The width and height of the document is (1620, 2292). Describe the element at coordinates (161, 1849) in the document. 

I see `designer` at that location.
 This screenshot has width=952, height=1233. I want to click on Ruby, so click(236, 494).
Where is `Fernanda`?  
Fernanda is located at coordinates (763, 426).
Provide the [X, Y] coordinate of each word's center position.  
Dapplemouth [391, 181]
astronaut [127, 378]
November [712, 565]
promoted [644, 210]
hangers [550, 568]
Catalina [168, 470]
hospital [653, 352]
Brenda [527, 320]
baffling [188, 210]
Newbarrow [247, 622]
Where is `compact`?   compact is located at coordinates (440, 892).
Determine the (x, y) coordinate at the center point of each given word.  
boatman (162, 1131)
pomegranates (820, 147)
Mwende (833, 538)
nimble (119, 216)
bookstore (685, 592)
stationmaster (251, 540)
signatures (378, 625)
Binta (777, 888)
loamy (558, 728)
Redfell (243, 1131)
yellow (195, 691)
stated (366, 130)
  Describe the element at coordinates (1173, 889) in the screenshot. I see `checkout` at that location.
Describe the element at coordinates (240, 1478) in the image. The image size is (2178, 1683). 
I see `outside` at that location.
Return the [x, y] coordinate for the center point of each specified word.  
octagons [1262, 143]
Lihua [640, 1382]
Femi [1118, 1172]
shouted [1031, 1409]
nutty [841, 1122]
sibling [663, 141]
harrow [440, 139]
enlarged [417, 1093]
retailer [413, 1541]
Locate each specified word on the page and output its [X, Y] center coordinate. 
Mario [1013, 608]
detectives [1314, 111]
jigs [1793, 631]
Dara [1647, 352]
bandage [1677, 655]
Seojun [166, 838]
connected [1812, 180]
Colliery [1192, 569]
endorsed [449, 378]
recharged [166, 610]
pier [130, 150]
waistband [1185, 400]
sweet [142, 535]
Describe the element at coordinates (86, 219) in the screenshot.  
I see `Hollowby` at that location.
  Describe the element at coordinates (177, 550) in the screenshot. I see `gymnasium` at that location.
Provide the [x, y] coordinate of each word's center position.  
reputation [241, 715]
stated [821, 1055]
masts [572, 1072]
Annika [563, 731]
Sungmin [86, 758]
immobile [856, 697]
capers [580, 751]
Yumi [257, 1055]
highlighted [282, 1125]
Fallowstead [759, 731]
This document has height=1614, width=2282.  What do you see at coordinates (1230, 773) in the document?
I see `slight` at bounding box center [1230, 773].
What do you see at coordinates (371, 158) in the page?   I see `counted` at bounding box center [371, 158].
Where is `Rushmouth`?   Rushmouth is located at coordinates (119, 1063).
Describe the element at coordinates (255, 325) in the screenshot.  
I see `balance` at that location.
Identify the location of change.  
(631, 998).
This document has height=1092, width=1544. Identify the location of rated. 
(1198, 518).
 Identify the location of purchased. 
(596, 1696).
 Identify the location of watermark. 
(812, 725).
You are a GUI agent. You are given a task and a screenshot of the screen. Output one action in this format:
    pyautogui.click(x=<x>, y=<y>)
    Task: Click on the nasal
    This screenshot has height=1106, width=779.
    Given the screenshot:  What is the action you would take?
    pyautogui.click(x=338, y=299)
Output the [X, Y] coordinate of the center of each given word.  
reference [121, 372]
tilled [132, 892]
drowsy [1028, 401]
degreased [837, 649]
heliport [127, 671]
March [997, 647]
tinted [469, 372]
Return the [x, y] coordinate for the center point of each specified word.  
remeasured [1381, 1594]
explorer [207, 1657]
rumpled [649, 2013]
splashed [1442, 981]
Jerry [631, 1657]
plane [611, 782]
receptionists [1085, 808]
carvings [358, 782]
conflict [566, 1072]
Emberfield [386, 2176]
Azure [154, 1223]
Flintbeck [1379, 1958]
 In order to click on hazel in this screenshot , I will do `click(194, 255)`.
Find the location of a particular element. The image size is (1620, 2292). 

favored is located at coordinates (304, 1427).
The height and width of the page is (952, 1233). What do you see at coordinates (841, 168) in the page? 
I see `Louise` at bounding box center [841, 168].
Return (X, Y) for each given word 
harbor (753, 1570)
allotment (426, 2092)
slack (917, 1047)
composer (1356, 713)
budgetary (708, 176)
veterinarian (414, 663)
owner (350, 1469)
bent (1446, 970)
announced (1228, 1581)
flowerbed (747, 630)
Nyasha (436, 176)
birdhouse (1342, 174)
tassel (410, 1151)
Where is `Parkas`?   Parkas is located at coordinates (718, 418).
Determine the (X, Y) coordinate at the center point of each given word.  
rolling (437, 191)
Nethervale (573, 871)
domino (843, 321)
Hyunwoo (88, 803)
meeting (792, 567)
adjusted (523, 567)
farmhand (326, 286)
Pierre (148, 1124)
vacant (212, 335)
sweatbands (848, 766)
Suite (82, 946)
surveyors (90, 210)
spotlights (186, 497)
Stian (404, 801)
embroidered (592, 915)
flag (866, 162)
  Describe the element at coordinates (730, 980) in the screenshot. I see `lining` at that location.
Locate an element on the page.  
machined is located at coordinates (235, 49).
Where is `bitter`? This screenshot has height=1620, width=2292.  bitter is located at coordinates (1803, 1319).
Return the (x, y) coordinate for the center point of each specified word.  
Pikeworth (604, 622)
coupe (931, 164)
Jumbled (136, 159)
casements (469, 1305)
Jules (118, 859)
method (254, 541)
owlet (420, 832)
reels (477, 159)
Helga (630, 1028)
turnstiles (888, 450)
****************
(Written request)
Pull out every line in the records above that contains the word "height" and copy each one in full.

(Finished exercise)
The width and height of the document is (1620, 2292). Describe the element at coordinates (161, 1849) in the document. 
 This screenshot has width=952, height=1233. I want to click on Ruby, so click(236, 494).
This document has height=1614, width=2282.  What do you see at coordinates (1230, 773) in the document?
This document has height=1092, width=1544. Identify the location of rated. 
    This screenshot has height=1106, width=779.
The height and width of the page is (952, 1233). What do you see at coordinates (841, 168) in the page? 
Where is `bitter`? This screenshot has height=1620, width=2292.  bitter is located at coordinates (1803, 1319).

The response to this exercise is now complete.